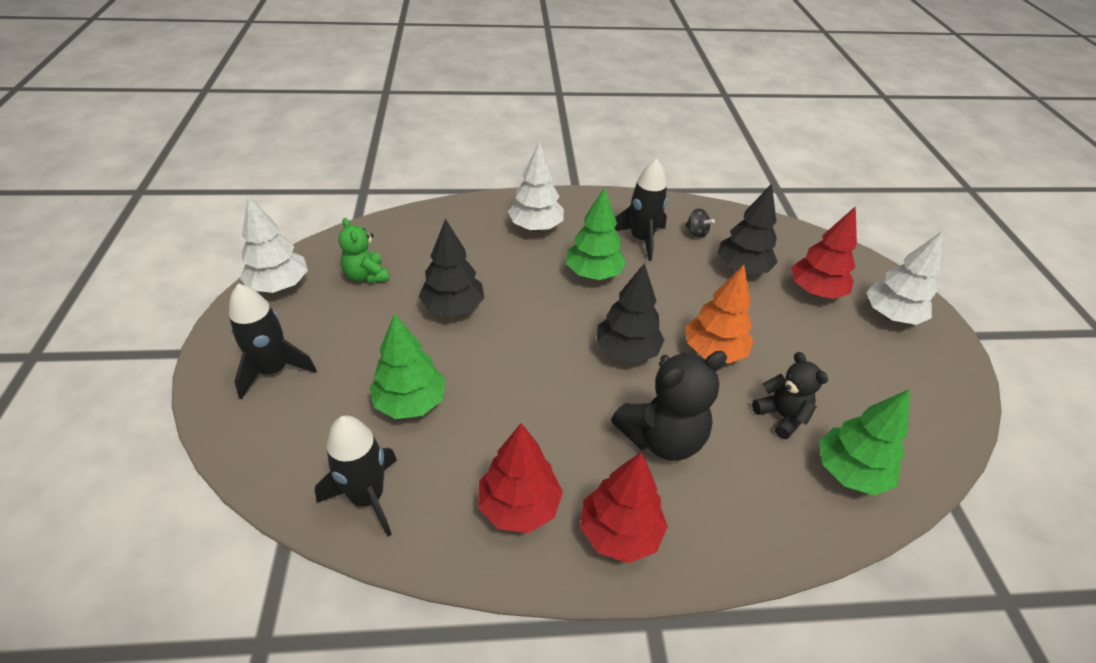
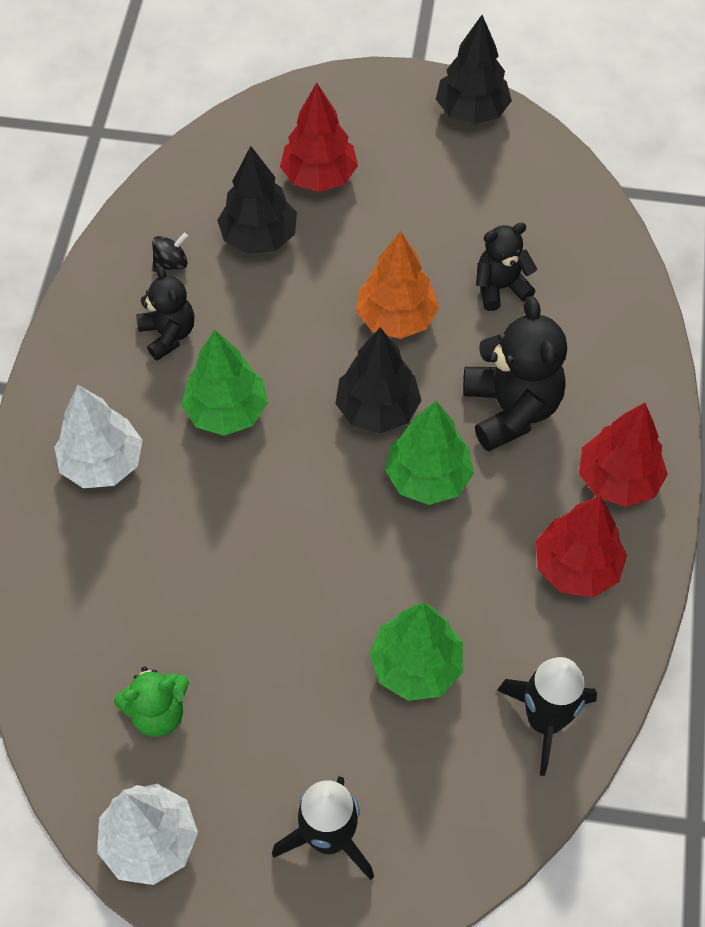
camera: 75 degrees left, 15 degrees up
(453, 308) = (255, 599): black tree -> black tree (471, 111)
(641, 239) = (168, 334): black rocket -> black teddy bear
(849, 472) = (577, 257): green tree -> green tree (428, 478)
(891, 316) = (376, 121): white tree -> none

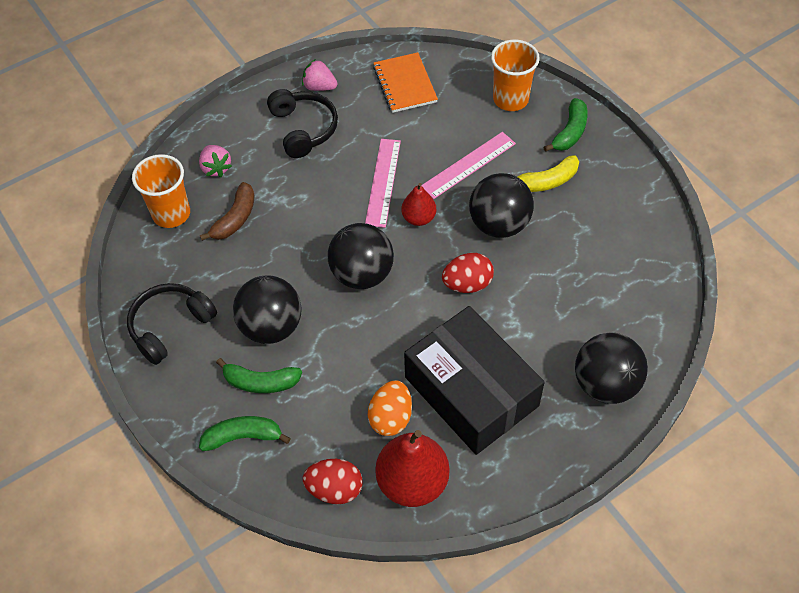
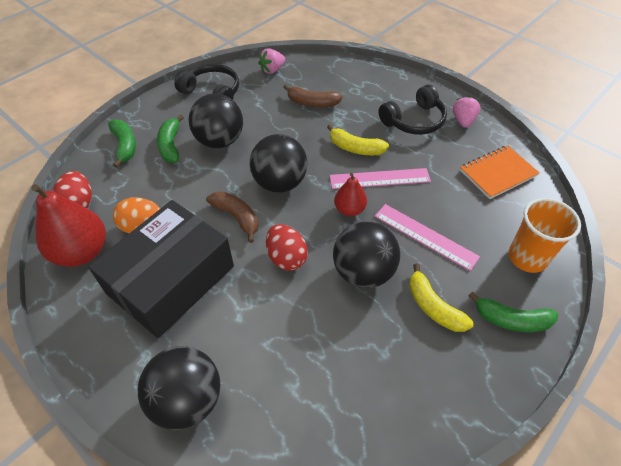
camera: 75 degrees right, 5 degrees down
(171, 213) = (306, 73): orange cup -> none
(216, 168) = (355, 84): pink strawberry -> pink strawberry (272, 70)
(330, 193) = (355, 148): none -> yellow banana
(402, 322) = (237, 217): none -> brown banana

_ _ _ _ _

> ACTIVITY: Everything from the line containing "camera: 75 degrees right, 5 degrees down" to the last line of the material above must be copied exactly, and only that.

> TASK OUTPUT:
camera: 75 degrees right, 5 degrees down
(171, 213) = (306, 73): orange cup -> none
(216, 168) = (355, 84): pink strawberry -> pink strawberry (272, 70)
(330, 193) = (355, 148): none -> yellow banana
(402, 322) = (237, 217): none -> brown banana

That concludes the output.